> TASK TO COMPLETE:
Print exactly the lines below between the line containing "blue L-shape: (185, 190) -> (135, 238), moved" and the line containing "green semicircle: (276, 249)", counting both of those lines. Leave pictures out.

> EXTRACTED INFORMATION:
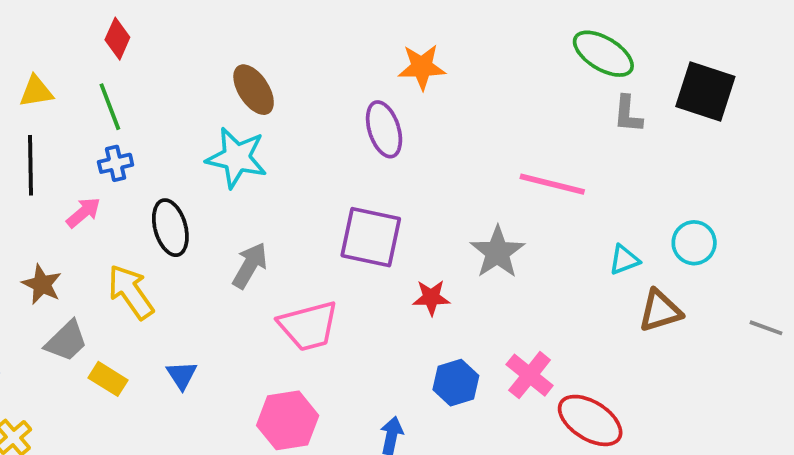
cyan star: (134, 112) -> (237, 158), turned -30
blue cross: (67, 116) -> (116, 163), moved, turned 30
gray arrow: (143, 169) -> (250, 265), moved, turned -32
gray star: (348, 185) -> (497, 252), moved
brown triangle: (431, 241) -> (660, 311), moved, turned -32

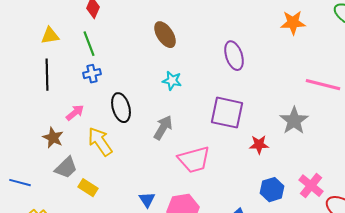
orange star: (422, 67) -> (293, 23), moved
cyan star: (237, 158) -> (172, 81), moved, size x0.6
pink arrow: (83, 213) -> (75, 113), moved
blue triangle: (182, 375) -> (147, 200), moved

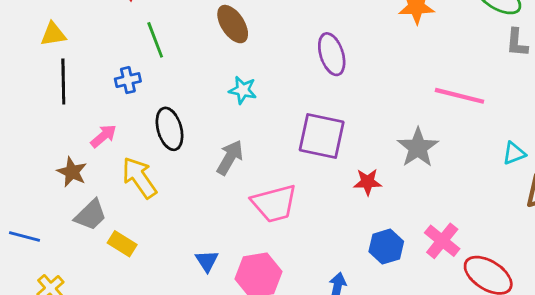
yellow triangle: (50, 36) -> (53, 34), moved
green line: (89, 44) -> (155, 40), moved

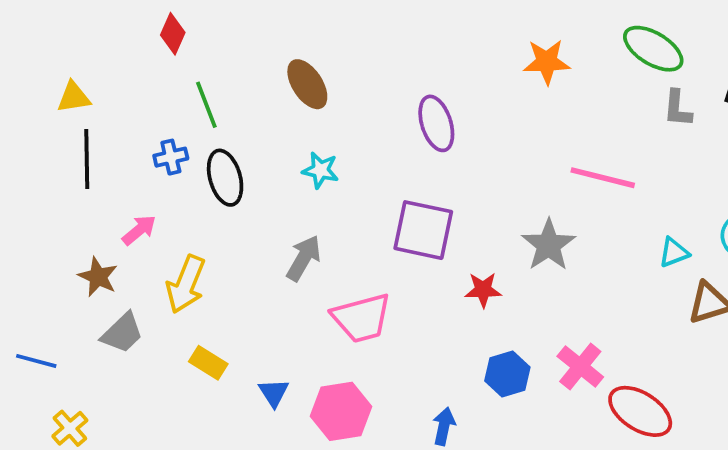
black ellipse: (170, 129) -> (225, 178), moved
yellow arrow: (139, 178) -> (186, 284), turned -123
yellow rectangle: (122, 244) -> (208, 363), moved

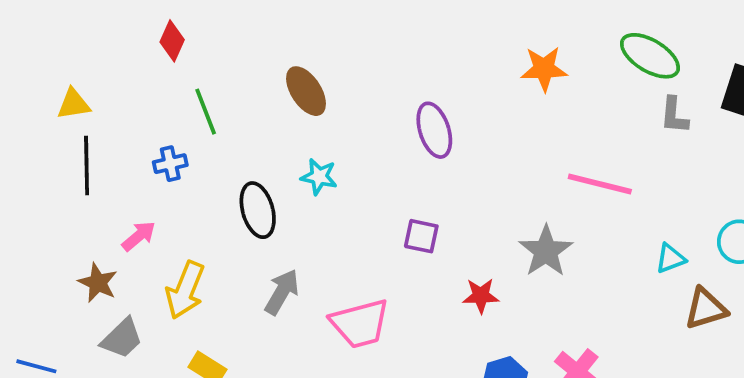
black ellipse: (225, 178) -> (258, 210), moved
purple square: (423, 230) -> (421, 236), size x0.6
gray arrow: (304, 258) -> (282, 292), moved

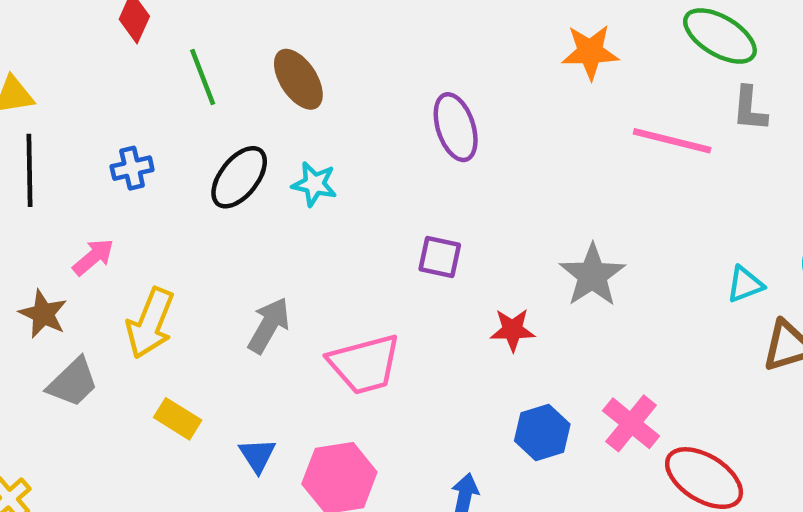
green line: (206, 112) -> (203, 77), moved
pink line: (600, 184) -> (672, 141), moved
black ellipse: (258, 210) -> (239, 177), moved, turned 54

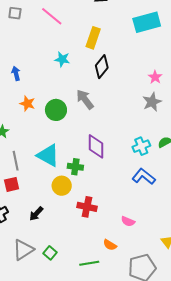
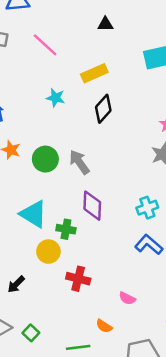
yellow rectangle: (93, 38) -> (94, 73), turned 45
gray arrow: (85, 99) -> (79, 162), moved

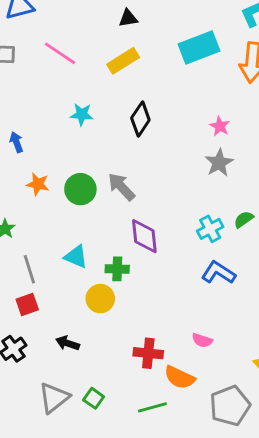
yellow rectangle: (94, 73) -> (123, 61), moved
cyan triangle: (34, 214) -> (76, 257), size x0.7
red cross: (78, 279) -> (148, 353), moved
black arrow: (16, 284) -> (68, 343), turned 72
orange semicircle: (104, 326) -> (180, 377), size x1.5

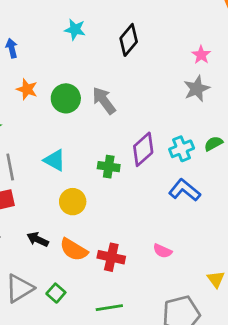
purple diamond: (144, 236) -> (143, 149), moved, turned 48
green cross: (117, 269) -> (109, 167), moved
orange semicircle: (180, 377) -> (74, 250), moved

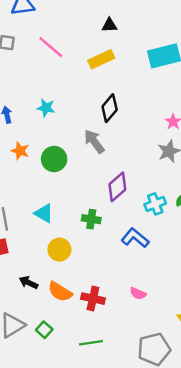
cyan star: (75, 29) -> (46, 108), moved
gray arrow: (104, 101) -> (94, 141), moved
purple diamond: (143, 149) -> (117, 187), moved
blue L-shape: (185, 190) -> (135, 238), moved

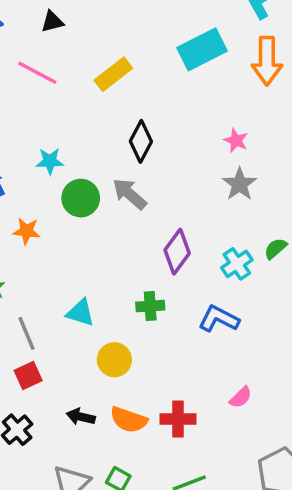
black triangle: (109, 25) -> (52, 22), moved
green circle: (54, 159) -> (81, 198), moved
pink semicircle: (138, 293) -> (241, 397), turned -56

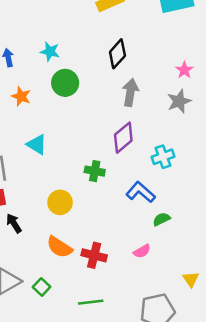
gray arrow: (130, 194) -> (130, 92), moved, turned 44
green semicircle: (276, 249) -> (161, 219), moved
cyan triangle: (80, 313) -> (37, 144), moved
black arrow: (81, 417) -> (14, 223), moved, turned 30

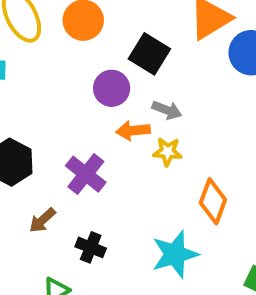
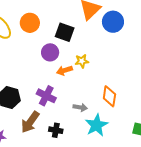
gray arrow: (167, 110) -> (80, 107), moved
yellow star: (168, 152) -> (82, 61), moved
brown arrow: (42, 220) -> (30, 122), size x1.6

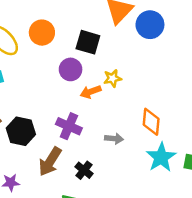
cyan star: (97, 125) -> (161, 157), moved
black cross: (56, 130) -> (84, 170), turned 32

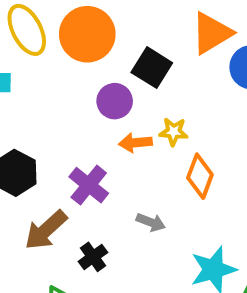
orange circle: (42, 33) -> (87, 34), size x1.4
orange diamond: (151, 122) -> (200, 176), moved

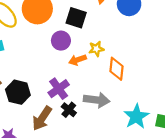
purple cross: (89, 185) -> (59, 89), turned 30
gray arrow: (151, 222) -> (97, 100), size x1.6
black cross: (93, 257) -> (69, 110), moved

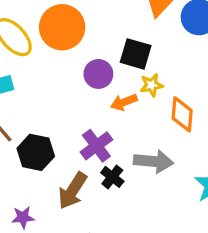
black square: (76, 18) -> (136, 54), moved

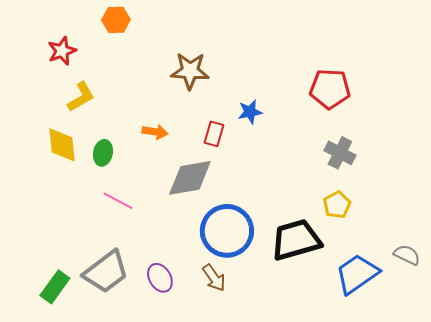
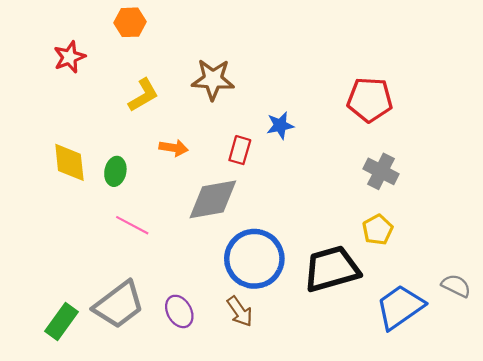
yellow L-shape: (81, 97) -> (143, 95), moved

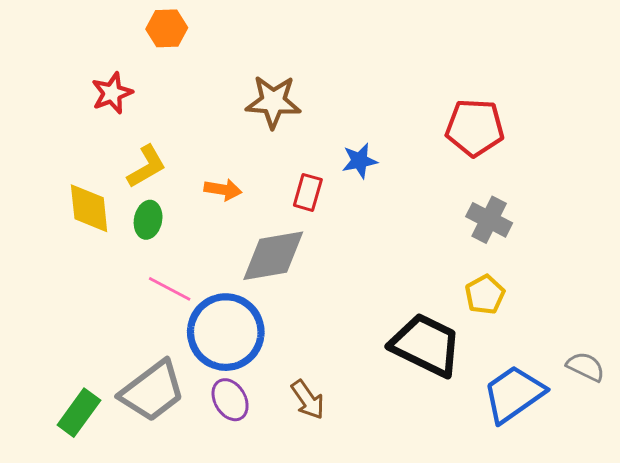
red star: (69, 57) -> (112, 93), moved
yellow L-shape: (143, 95) -> (147, 167), moved
blue circle: (254, 259) -> (226, 332), moved
black trapezoid: (332, 269) -> (426, 345), turned 42

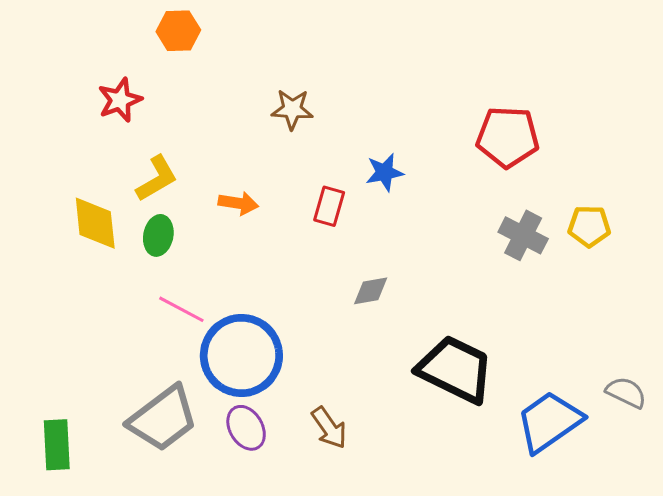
brown star: (273, 102) -> (292, 109), size x0.7
gray diamond: (273, 256) -> (371, 291), moved, size x0.5
yellow pentagon: (485, 295) -> (589, 226), moved, turned 30
green rectangle: (79, 413) -> (57, 445), moved, turned -39

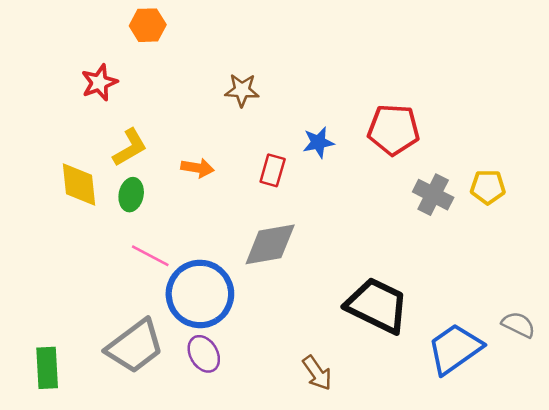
red pentagon: (508, 137) -> (394, 130), moved
gray diamond: (371, 291) -> (270, 244), moved, size x1.8
brown arrow: (329, 428) -> (317, 373), moved

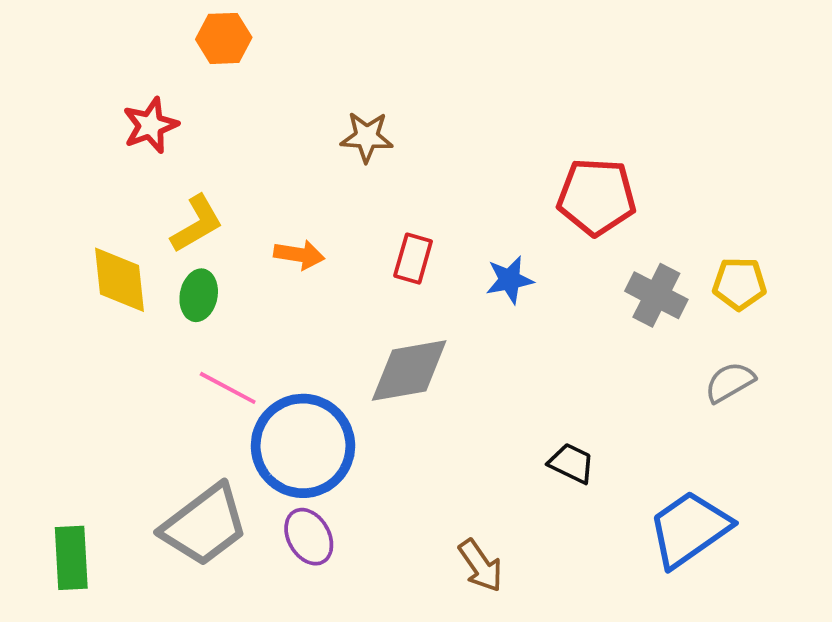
blue star: (318, 142) -> (510, 280), moved
black trapezoid: (377, 305) -> (571, 463), size x0.5
gray semicircle: (518, 325) -> (730, 382), moved, turned -56

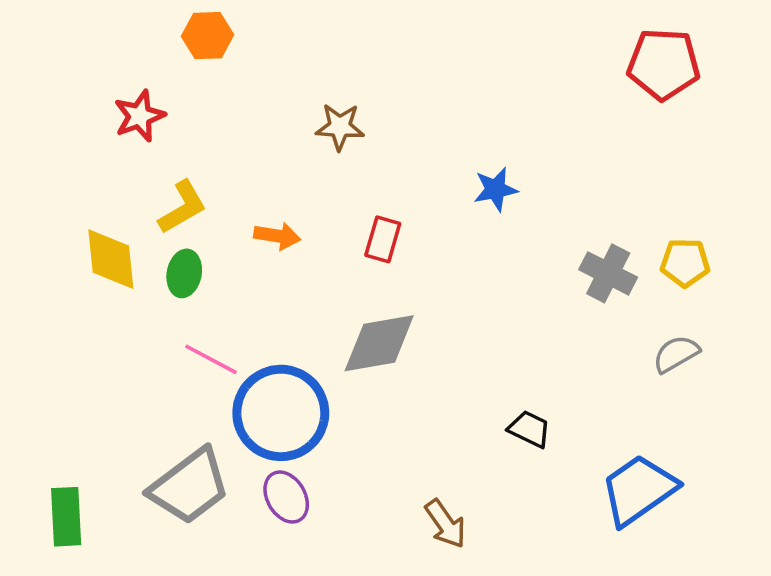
red pentagon: (596, 197) -> (664, 64), moved
blue star: (510, 280) -> (495, 189), moved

> ANSWER SPACE:
blue L-shape: (185, 190) -> (135, 238), moved

black triangle: (109, 25) -> (52, 22), moved
green circle: (54, 159) -> (81, 198), moved
pink semicircle: (138, 293) -> (241, 397), turned -56

gray arrow: (130, 194) -> (130, 92), moved, turned 44
green semicircle: (276, 249) -> (161, 219), moved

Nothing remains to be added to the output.